━━━ PROVIDED RECORDS ━━━

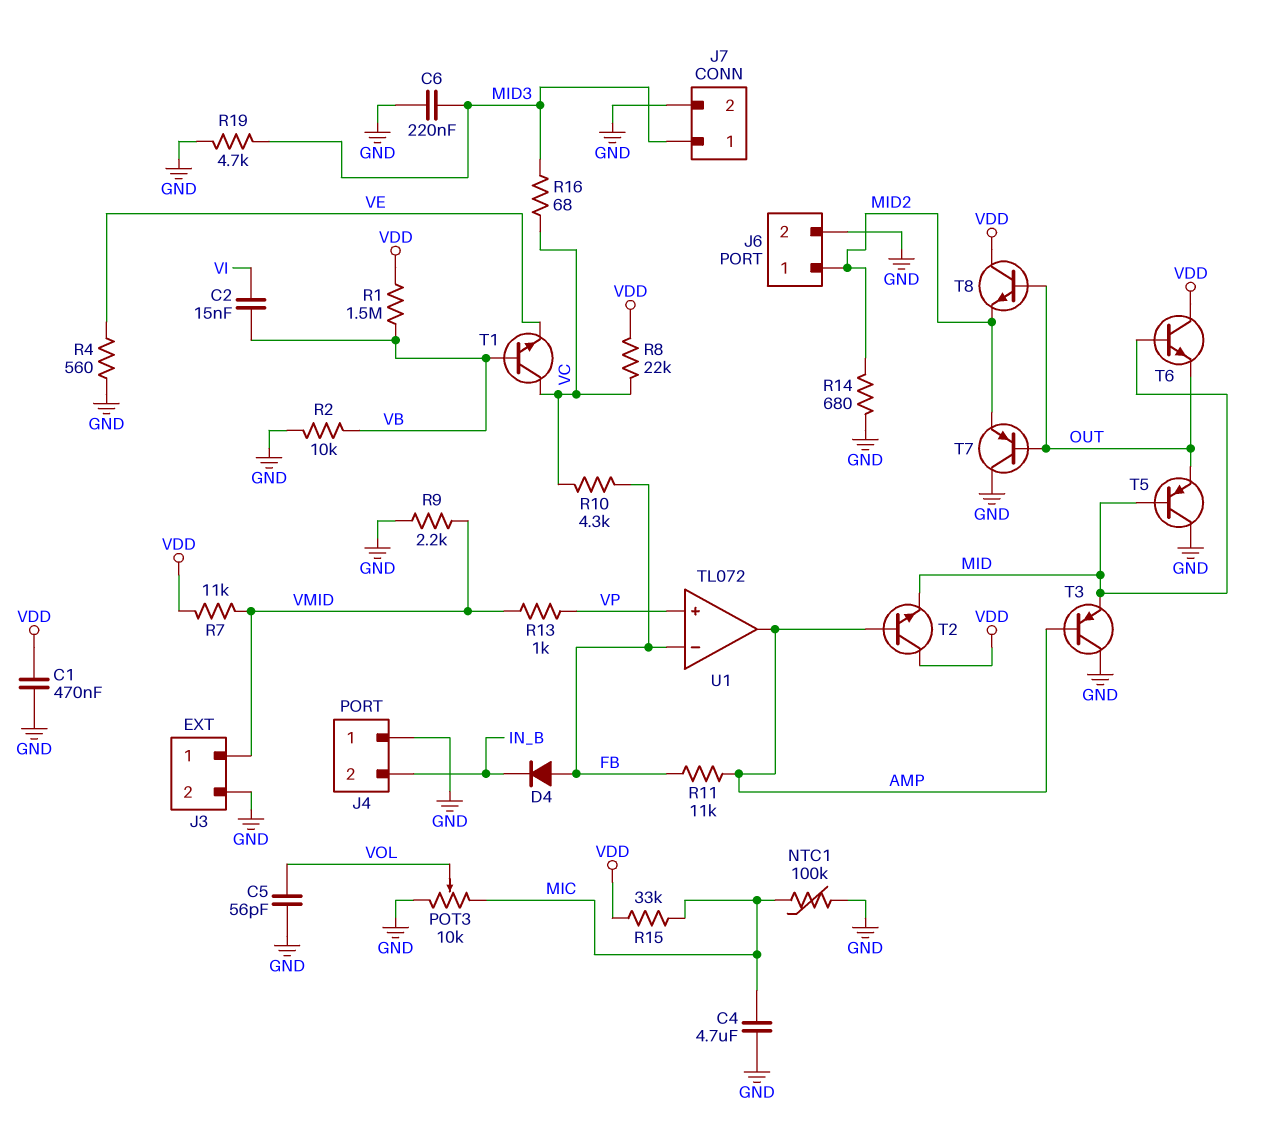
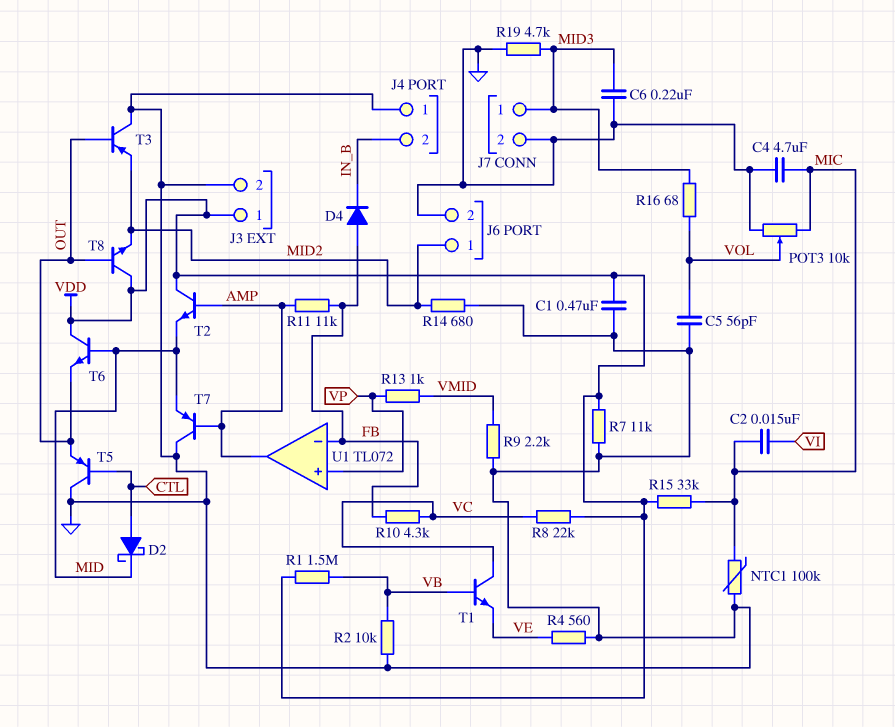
C2: 15nF (VB, VI) -> 15nF (MIC, VI)
D2: none -> schottky (A CTL, K MID)
J3 pin 1: VMID -> VDD
R7: 11k (VDD, VMID) -> 11k (GND, VDD)
R16: 68 (MID3, VC) -> 68 (MID3, VOL)
T3: PNP (B AMP, C GND, E MID) -> PNP (B OUT, C GND, E MID2)
T5: PNP (B MID, C GND, E OUT) -> PNP (B CTL, C GND, E OUT)
T7: PNP (B OUT, C GND, E MID2) -> PNP (B AMP, C GND, E MID)

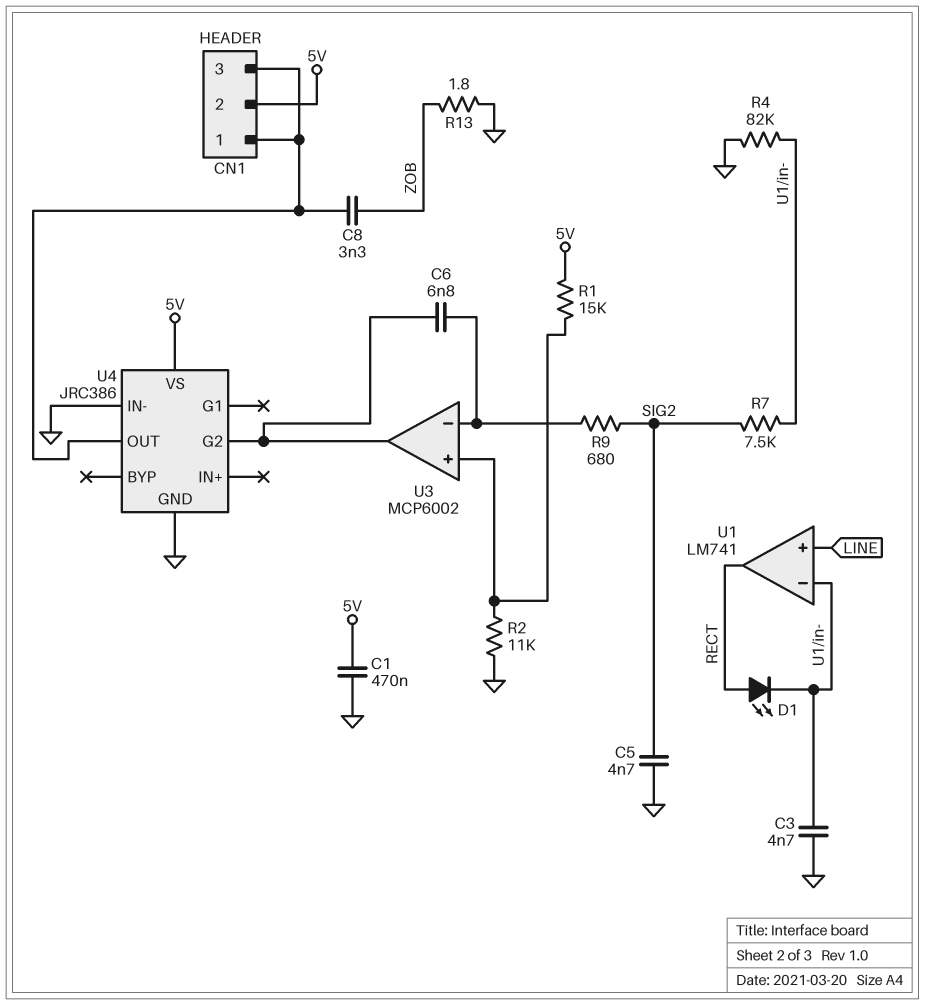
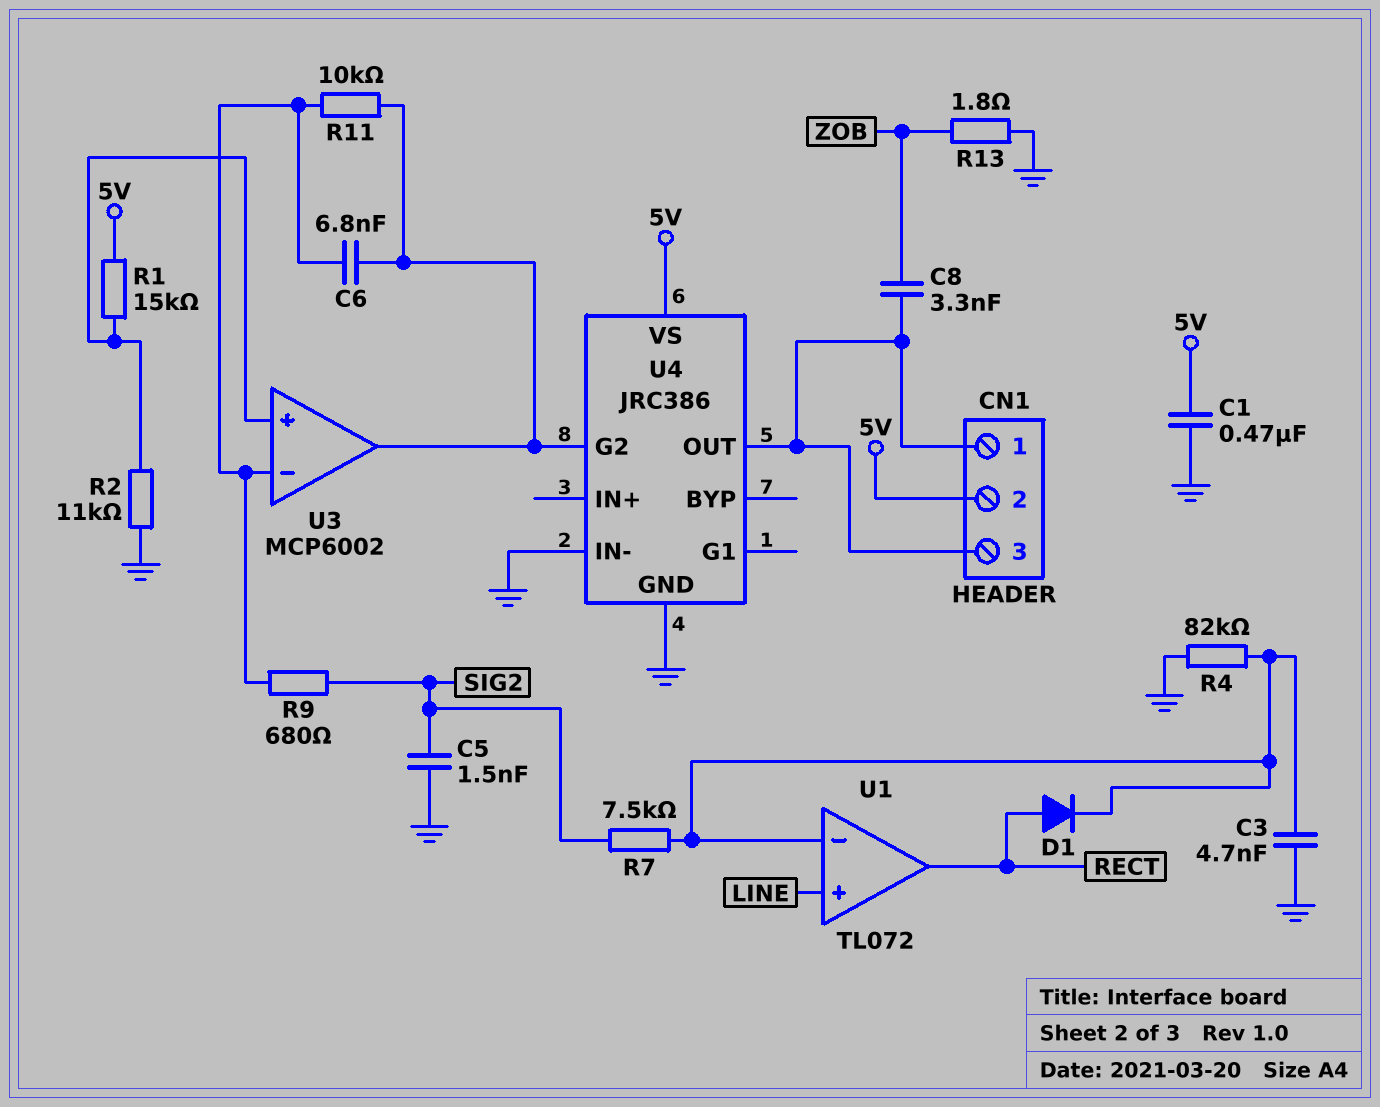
C5: 4.7nF (GND, SIG2) -> 1.5nF (GND, SIG2)
D1: LED (A RECT, K U1/in-) -> diode (A RECT, K U1/in-)
R11: none -> 10k (U3/in-, U3/out)
U1: LM741 -> TL072

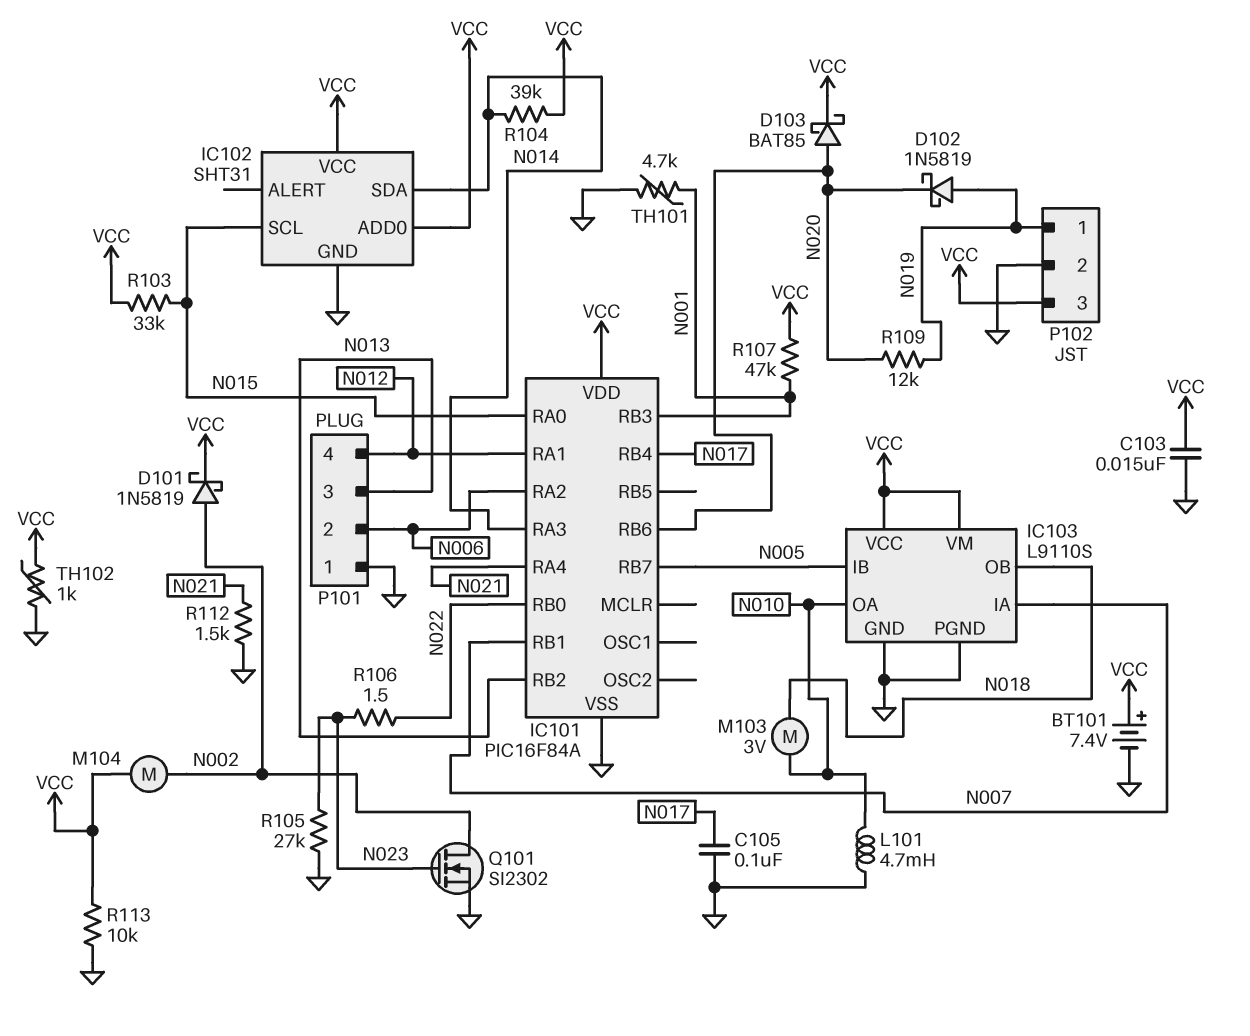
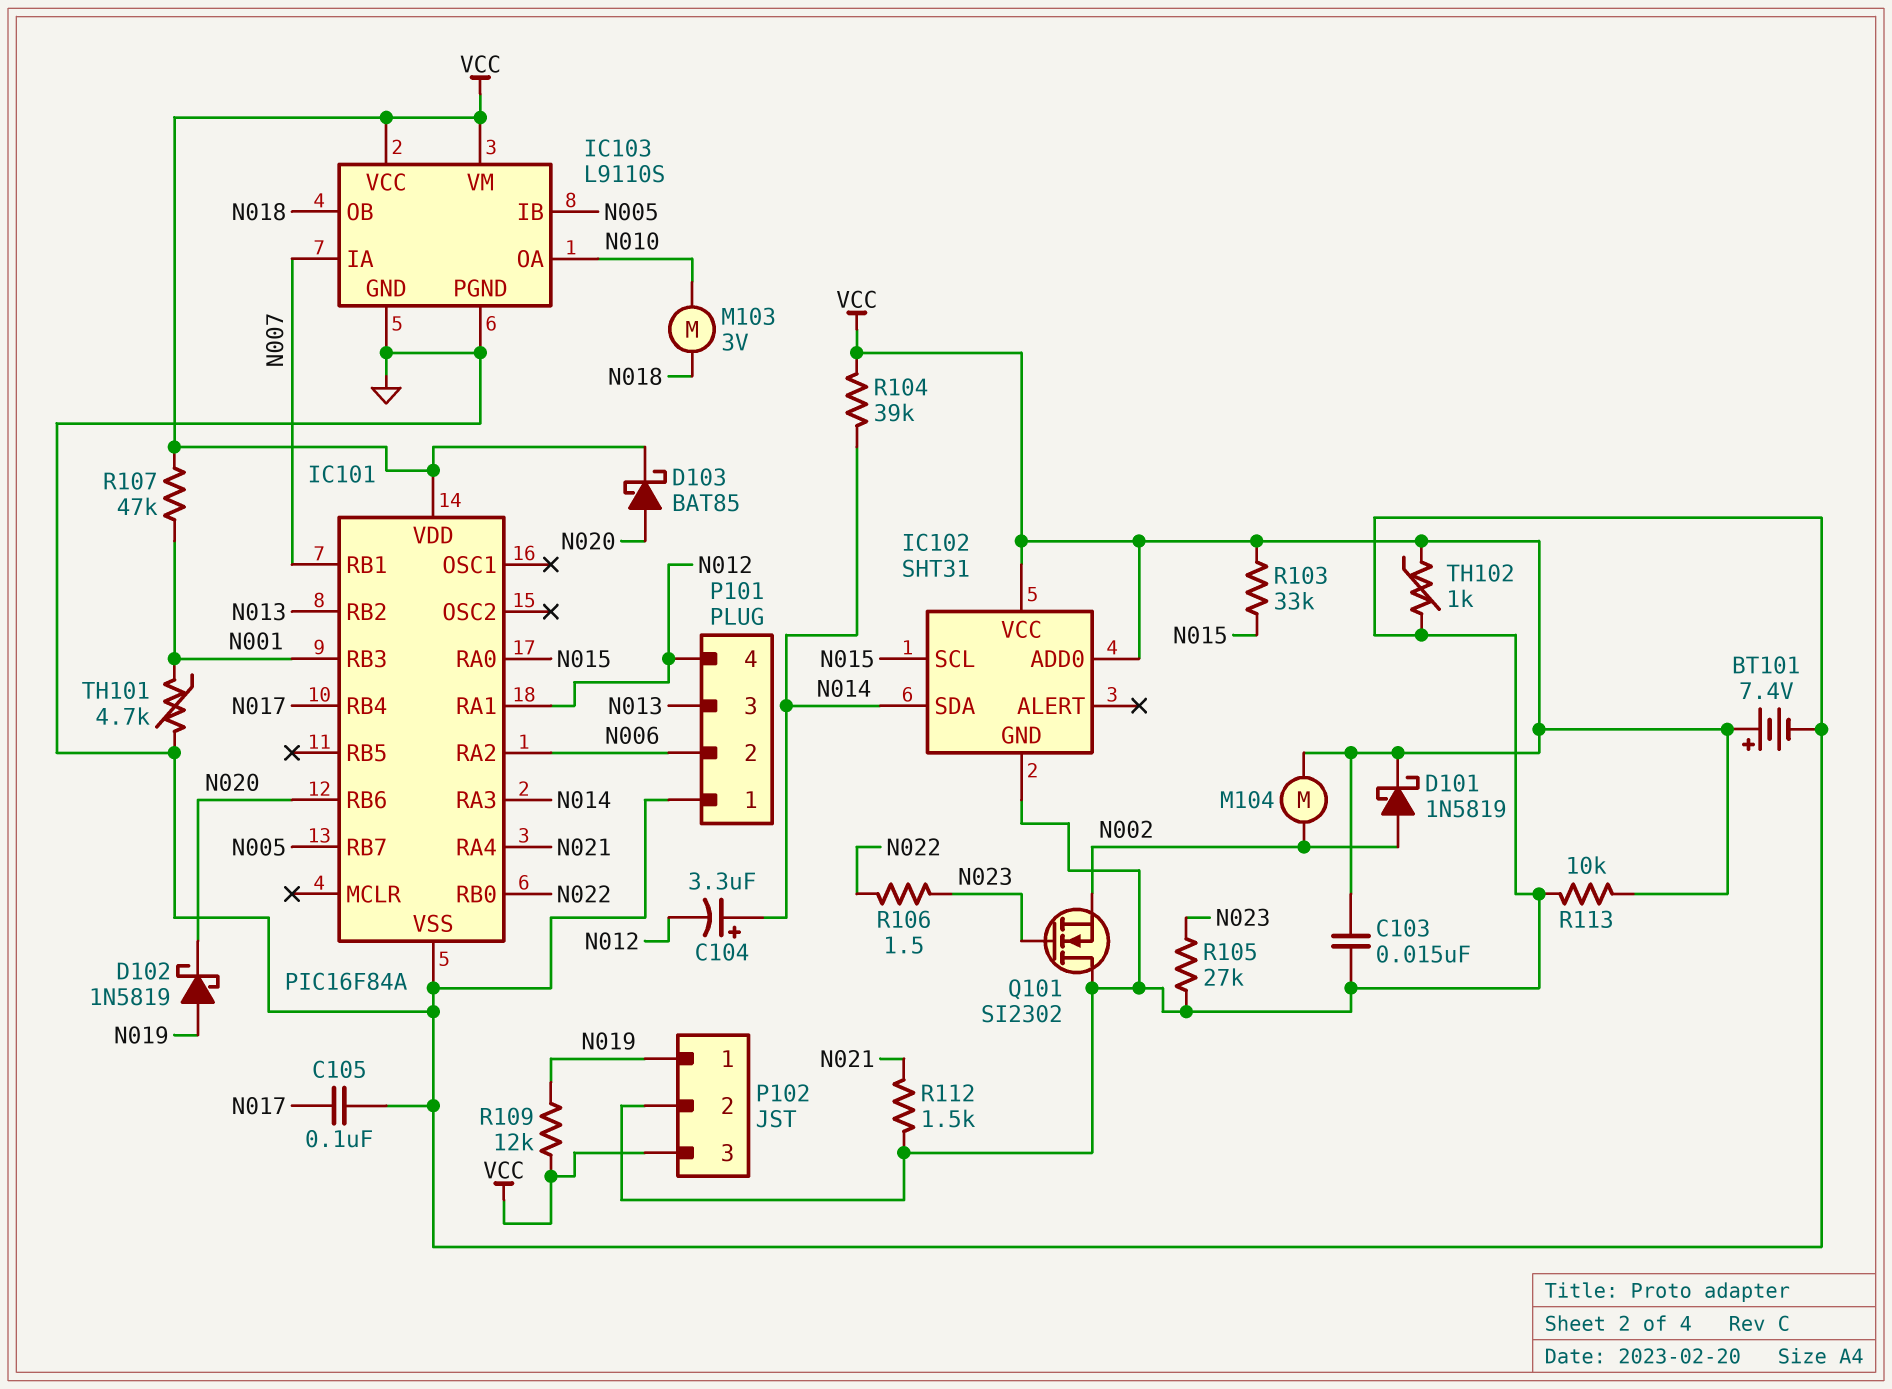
C104: none -> 3.3uF (plus N014, minus N012)
L101: 4.7mH (GND, N010) -> none
Q101: NMOS SI2302 (G N023, D N002, S GND) -> NMOS SI2302 (G N023, D GND, S N002)
R109: 12k (N019, N020) -> 12k (N019, VCC)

━━━

*WHAT IS EXPECTED*
Could you return the whole listing exactly, images excluded?

*RESULT BELOW*
C2: 15nF (VB, VI) -> 15nF (MIC, VI)
D2: none -> schottky (A CTL, K MID)
J3 pin 1: VMID -> VDD
R7: 11k (VDD, VMID) -> 11k (GND, VDD)
R16: 68 (MID3, VC) -> 68 (MID3, VOL)
T3: PNP (B AMP, C GND, E MID) -> PNP (B OUT, C GND, E MID2)
T5: PNP (B MID, C GND, E OUT) -> PNP (B CTL, C GND, E OUT)
T7: PNP (B OUT, C GND, E MID2) -> PNP (B AMP, C GND, E MID)

C5: 4.7nF (GND, SIG2) -> 1.5nF (GND, SIG2)
D1: LED (A RECT, K U1/in-) -> diode (A RECT, K U1/in-)
R11: none -> 10k (U3/in-, U3/out)
U1: LM741 -> TL072

C104: none -> 3.3uF (plus N014, minus N012)
L101: 4.7mH (GND, N010) -> none
Q101: NMOS SI2302 (G N023, D N002, S GND) -> NMOS SI2302 (G N023, D GND, S N002)
R109: 12k (N019, N020) -> 12k (N019, VCC)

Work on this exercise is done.